Detected change data
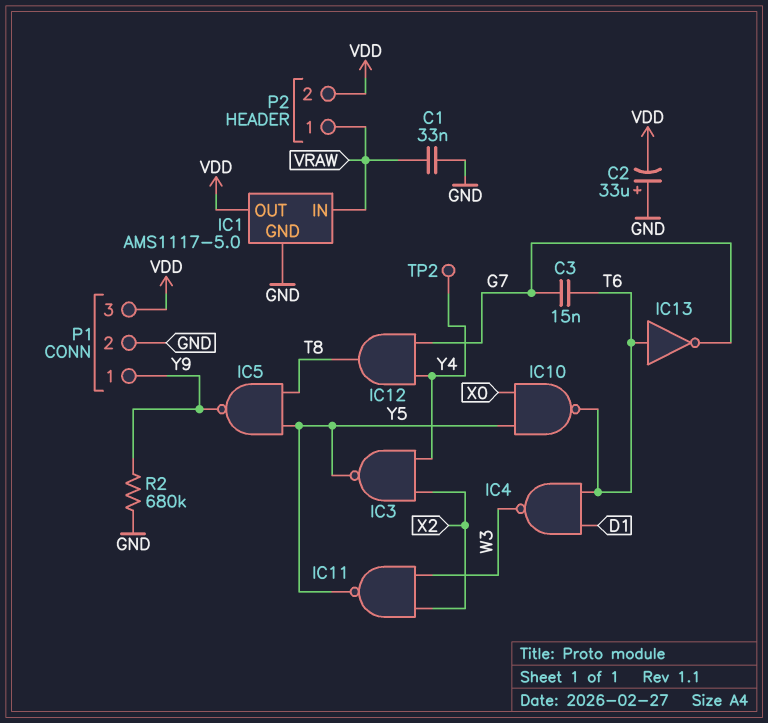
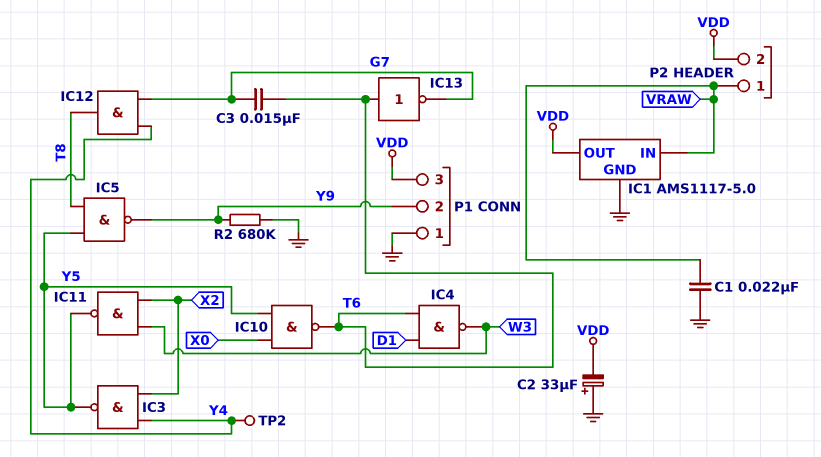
C1: 33nF (GND, VRAW) -> 22nF (GND, VRAW)
P1 pin 1: Y9 -> GND
P1 pin 2: GND -> Y9

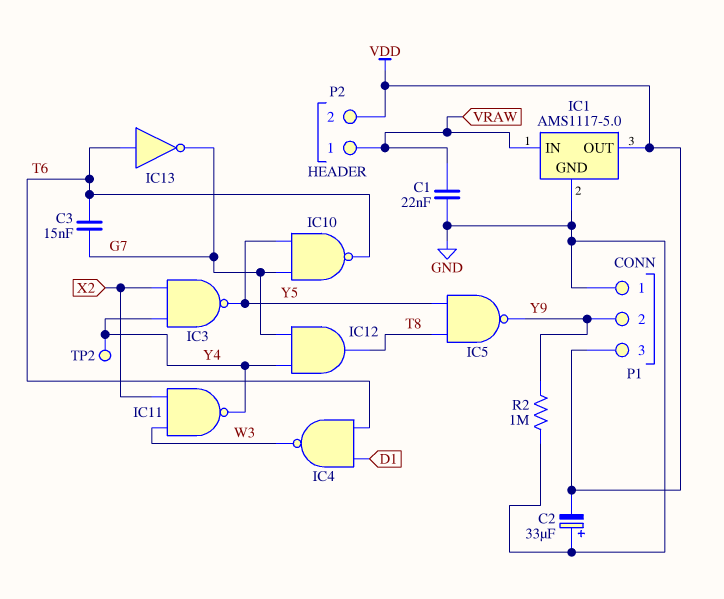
IC10: NAND (in X0, in Y5, out T6) -> NAND (in G7, in Y5, out T6)
IC11: NAND (in W3, in X2, out Y5) -> NAND (in W3, in X2, out Y4)
R2: 680k (GND, Y9) -> 1M (GND, Y9)

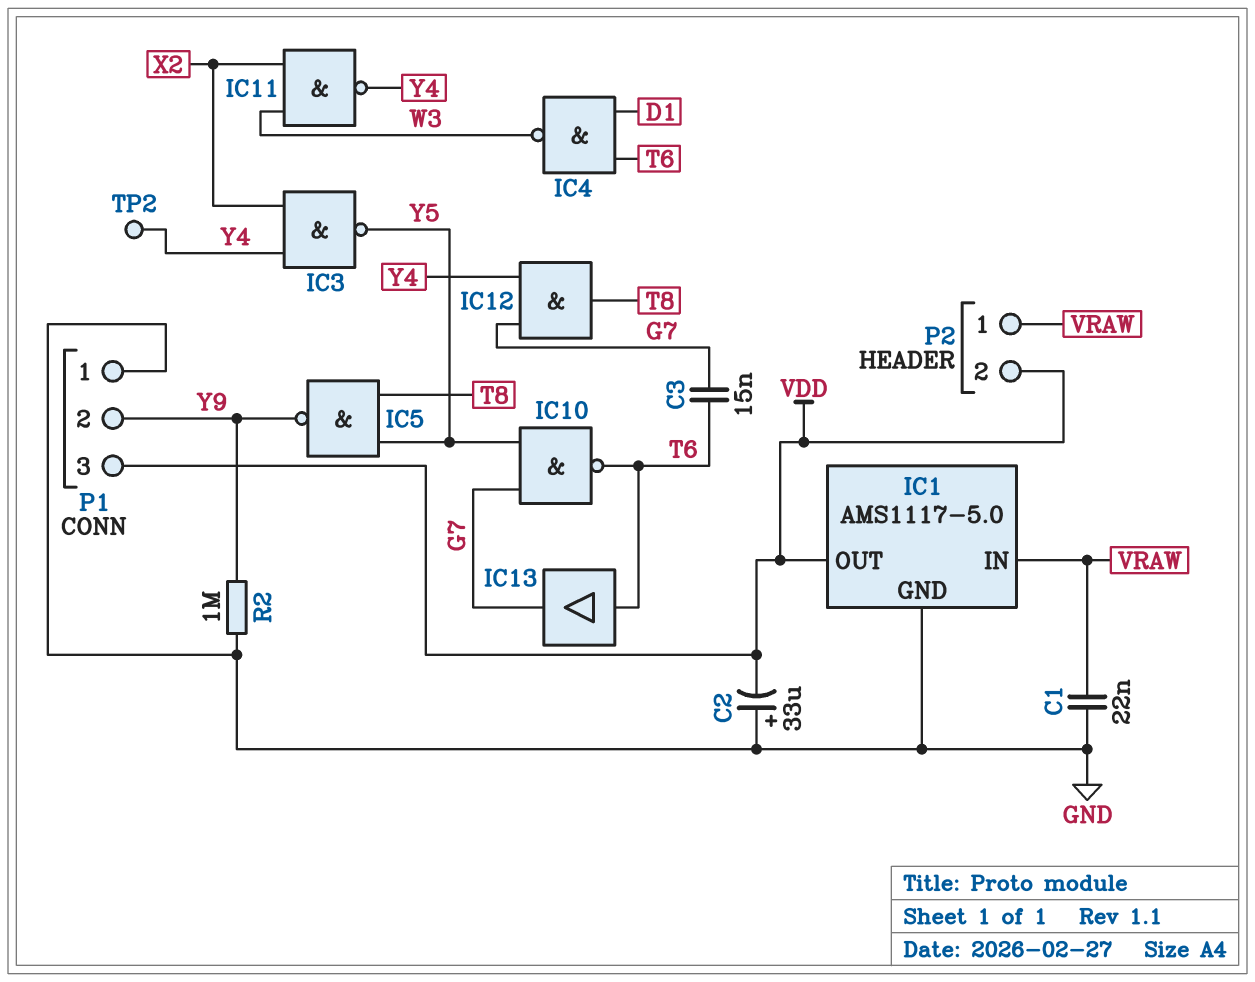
IC13: NOT (in T6, out G7) -> buffer (in T6, out G7)

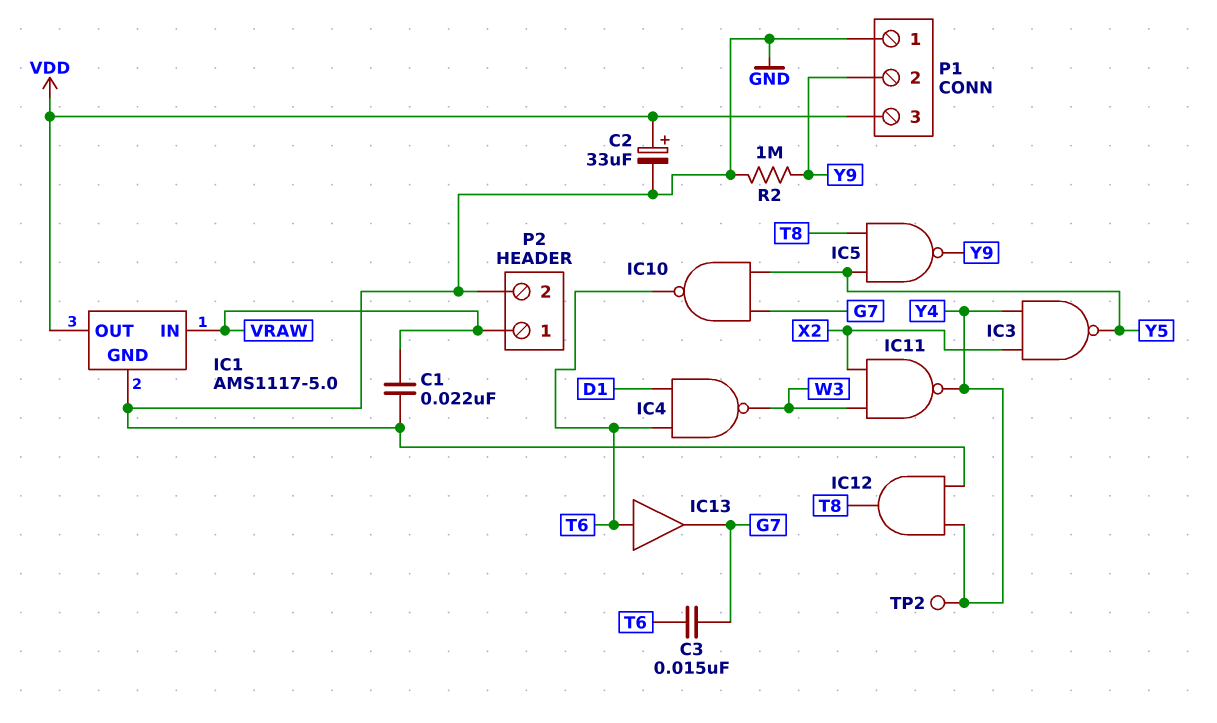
C2: 33uF (plus GND, minus VDD) -> 33uF (plus VDD, minus GND)
IC12: AND (in G7, in Y4, out T8) -> AND (in GND, in Y4, out T8)
P2 pin 2: VDD -> GND

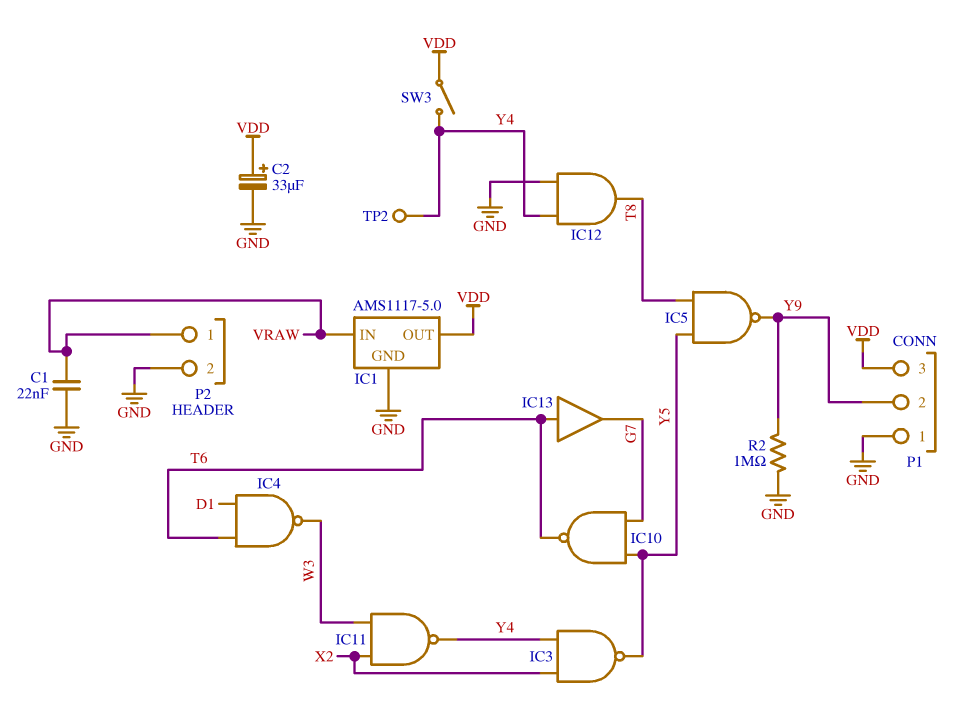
C3: 15nF (G7, T6) -> none
SW3: none -> switch (VDD, Y4)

TASK DESCRIPTION — For each line in the data that holds the word "none", copy the line.

RESULT FOR THIS TASK —
C3: 15nF (G7, T6) -> none
SW3: none -> switch (VDD, Y4)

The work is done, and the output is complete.